**ASSIGNED TASK:** Every entry should be reproduced precisely, with each picture left out.

**INFORMATION SHOWN:**
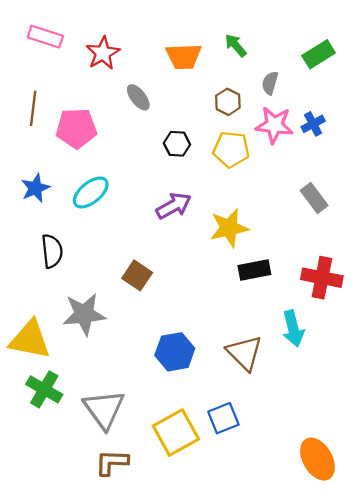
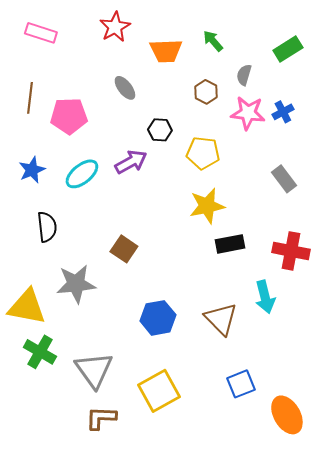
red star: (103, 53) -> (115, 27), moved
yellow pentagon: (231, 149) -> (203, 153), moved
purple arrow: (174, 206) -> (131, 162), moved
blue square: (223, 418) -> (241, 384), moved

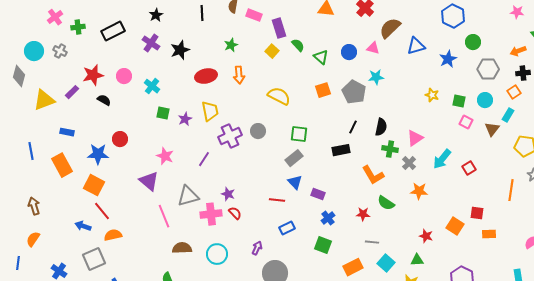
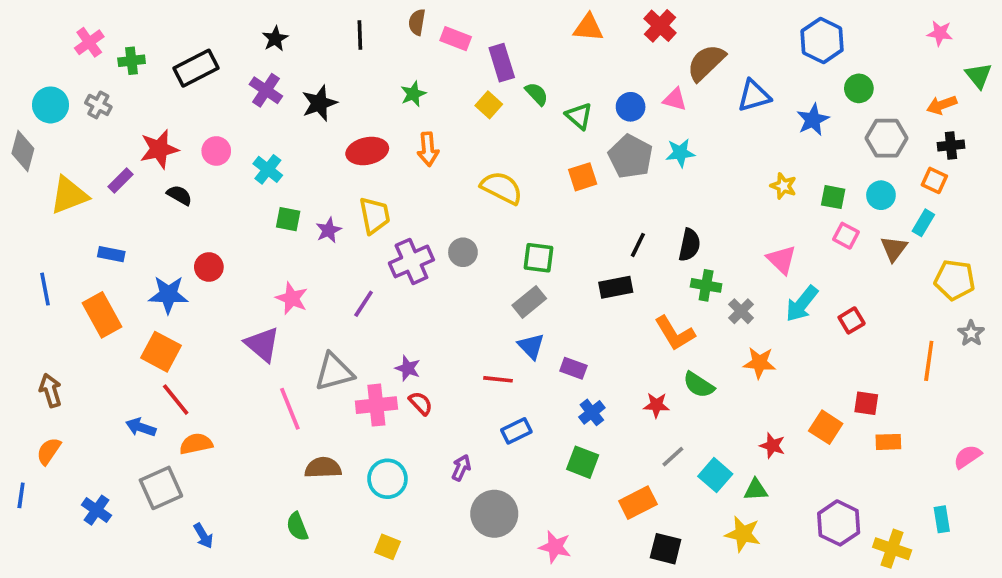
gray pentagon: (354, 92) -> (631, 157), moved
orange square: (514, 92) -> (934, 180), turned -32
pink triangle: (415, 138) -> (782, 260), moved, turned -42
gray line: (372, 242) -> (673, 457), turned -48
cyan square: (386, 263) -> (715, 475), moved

**RESPONSE TO THE TASK:**
red star: (103, 53) -> (115, 27), moved
yellow pentagon: (231, 149) -> (203, 153), moved
purple arrow: (174, 206) -> (131, 162), moved
blue square: (223, 418) -> (241, 384), moved

gray pentagon: (354, 92) -> (631, 157), moved
orange square: (514, 92) -> (934, 180), turned -32
pink triangle: (415, 138) -> (782, 260), moved, turned -42
gray line: (372, 242) -> (673, 457), turned -48
cyan square: (386, 263) -> (715, 475), moved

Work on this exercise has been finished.